**Instructions to follow**
Among the entries below, find the line with "camera: 35 degrees right, 25 degrees down", then quote it and each following line up to and including the line with "none -> yellow pot [137,292,204,348]", and nothing else.
(Record extracts)
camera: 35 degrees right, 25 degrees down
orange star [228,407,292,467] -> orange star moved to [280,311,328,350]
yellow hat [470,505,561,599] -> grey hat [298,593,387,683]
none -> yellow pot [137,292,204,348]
(End Record extracts)
(Record extracts)
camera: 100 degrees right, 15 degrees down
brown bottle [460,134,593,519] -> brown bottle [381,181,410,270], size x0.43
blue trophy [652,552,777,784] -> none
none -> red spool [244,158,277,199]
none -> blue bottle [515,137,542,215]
(End Record extracts)
(Record extracts)
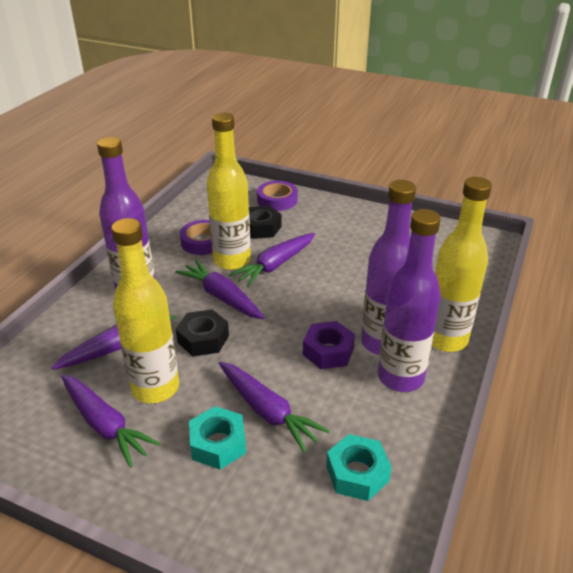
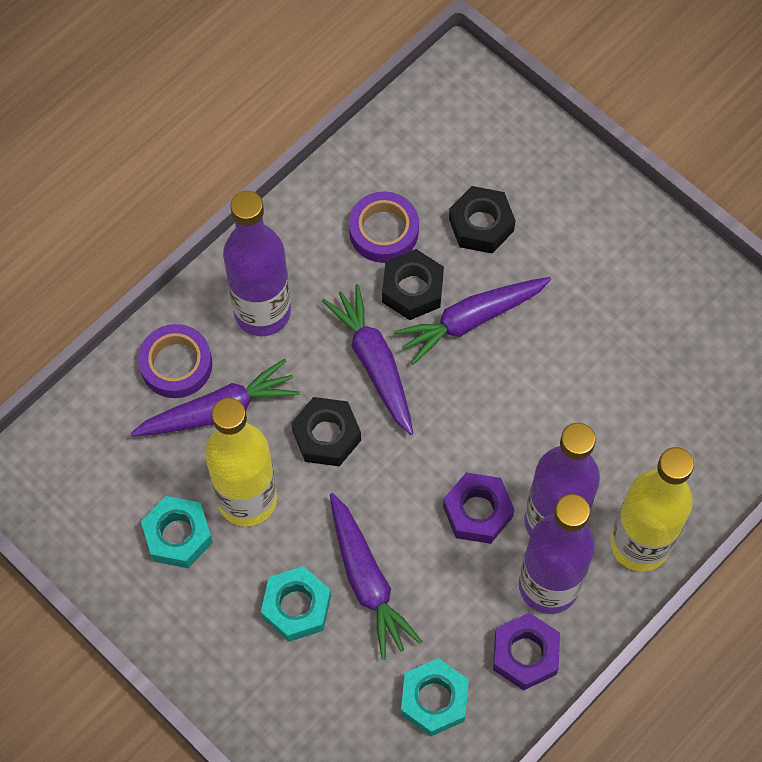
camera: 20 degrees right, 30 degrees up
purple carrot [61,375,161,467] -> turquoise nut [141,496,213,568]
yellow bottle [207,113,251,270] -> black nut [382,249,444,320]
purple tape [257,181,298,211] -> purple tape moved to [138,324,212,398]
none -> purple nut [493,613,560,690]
(End Record extracts)
**Answer to the exercise**
camera: 35 degrees right, 25 degrees down
orange star [228,407,292,467] -> orange star moved to [280,311,328,350]
yellow hat [470,505,561,599] -> grey hat [298,593,387,683]
none -> yellow pot [137,292,204,348]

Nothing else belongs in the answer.